▶ [Your goal]:
Provide the data again exactly, including every line that follows.
═════ Data listing ═════
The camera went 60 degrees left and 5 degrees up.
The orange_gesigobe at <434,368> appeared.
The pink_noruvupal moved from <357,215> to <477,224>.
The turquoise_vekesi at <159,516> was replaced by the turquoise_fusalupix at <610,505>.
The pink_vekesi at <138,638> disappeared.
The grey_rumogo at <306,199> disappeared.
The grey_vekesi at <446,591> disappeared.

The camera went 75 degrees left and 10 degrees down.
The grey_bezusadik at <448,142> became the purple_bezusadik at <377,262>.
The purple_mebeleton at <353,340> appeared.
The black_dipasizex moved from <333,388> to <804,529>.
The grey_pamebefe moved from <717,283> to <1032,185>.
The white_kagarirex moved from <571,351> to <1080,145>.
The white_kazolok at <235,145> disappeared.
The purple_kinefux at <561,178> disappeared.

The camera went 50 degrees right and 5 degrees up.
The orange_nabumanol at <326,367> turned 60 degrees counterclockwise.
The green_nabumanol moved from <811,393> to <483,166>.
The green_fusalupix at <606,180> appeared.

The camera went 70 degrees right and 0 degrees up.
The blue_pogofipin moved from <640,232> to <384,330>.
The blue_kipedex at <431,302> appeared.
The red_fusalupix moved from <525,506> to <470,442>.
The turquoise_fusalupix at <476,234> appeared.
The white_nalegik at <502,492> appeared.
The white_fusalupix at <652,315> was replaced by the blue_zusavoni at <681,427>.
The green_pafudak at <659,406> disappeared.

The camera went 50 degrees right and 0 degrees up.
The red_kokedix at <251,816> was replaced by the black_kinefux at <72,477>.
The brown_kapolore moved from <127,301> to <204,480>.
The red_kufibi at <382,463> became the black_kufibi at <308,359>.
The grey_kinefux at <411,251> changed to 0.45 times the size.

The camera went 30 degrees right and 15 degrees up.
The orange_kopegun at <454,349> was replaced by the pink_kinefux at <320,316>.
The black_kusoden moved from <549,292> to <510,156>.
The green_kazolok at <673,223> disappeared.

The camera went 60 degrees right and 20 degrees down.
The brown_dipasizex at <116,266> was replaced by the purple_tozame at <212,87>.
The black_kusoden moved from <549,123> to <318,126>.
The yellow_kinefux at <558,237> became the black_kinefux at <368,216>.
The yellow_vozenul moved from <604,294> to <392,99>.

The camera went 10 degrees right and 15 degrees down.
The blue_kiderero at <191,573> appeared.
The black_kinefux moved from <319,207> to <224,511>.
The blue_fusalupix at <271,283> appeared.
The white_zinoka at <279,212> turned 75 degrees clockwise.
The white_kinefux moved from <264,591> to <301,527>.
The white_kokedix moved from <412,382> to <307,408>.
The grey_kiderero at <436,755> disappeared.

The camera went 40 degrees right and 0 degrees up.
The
═════
▶ [Completed exercise]:
The camera went 60 degrees left and 5 degrees up.
The orange_gesigobe at <434,368> appeared.
The pink_noruvupal moved from <357,215> to <477,224>.
The turquoise_vekesi at <159,516> was replaced by the turquoise_fusalupix at <610,505>.
The pink_vekesi at <138,638> disappeared.
The grey_rumogo at <306,199> disappeared.
The grey_vekesi at <446,591> disappeared.

The camera went 75 degrees left and 10 degrees down.
The grey_bezusadik at <448,142> became the purple_bezusadik at <377,262>.
The purple_mebeleton at <353,340> appeared.
The black_dipasizex moved from <333,388> to <804,529>.
The grey_pamebefe moved from <717,283> to <1032,185>.
The white_kagarirex moved from <571,351> to <1080,145>.
The white_kazolok at <235,145> disappeared.
The purple_kinefux at <561,178> disappeared.

The camera went 50 degrees right and 5 degrees up.
The orange_nabumanol at <326,367> turned 60 degrees counterclockwise.
The green_nabumanol moved from <811,393> to <483,166>.
The green_fusalupix at <606,180> appeared.

The camera went 70 degrees right and 0 degrees up.
The blue_pogofipin moved from <640,232> to <384,330>.
The blue_kipedex at <431,302> appeared.
The red_fusalupix moved from <525,506> to <470,442>.
The turquoise_fusalupix at <476,234> appeared.
The white_nalegik at <502,492> appeared.
The white_fusalupix at <652,315> was replaced by the blue_zusavoni at <681,427>.
The green_pafudak at <659,406> disappeared.

The camera went 50 degrees right and 0 degrees up.
The red_kokedix at <251,816> was replaced by the black_kinefux at <72,477>.
The brown_kapolore moved from <127,301> to <204,480>.
The red_kufibi at <382,463> became the black_kufibi at <308,359>.
The grey_kinefux at <411,251> changed to 0.45 times the size.

The camera went 30 degrees right and 15 degrees up.
The orange_kopegun at <454,349> was replaced by the pink_kinefux at <320,316>.
The black_kusoden moved from <549,292> to <510,156>.
The green_kazolok at <673,223> disappeared.

The camera went 60 degrees right and 20 degrees down.
The brown_dipasizex at <116,266> was replaced by the purple_tozame at <212,87>.
The black_kusoden moved from <549,123> to <318,126>.
The yellow_kinefux at <558,237> became the black_kinefux at <368,216>.
The yellow_vozenul moved from <604,294> to <392,99>.

The camera went 10 degrees right and 15 degrees down.
The blue_kiderero at <191,573> appeared.
The black_kinefux moved from <319,207> to <224,511>.
The blue_fusalupix at <271,283> appeared.
The white_zinoka at <279,212> turned 75 degrees clockwise.
The white_kinefux moved from <264,591> to <301,527>.
The white_kokedix moved from <412,382> to <307,408>.
The grey_kiderero at <436,755> disappeared.

The camera went 40 degrees right and 0 degrees up.
The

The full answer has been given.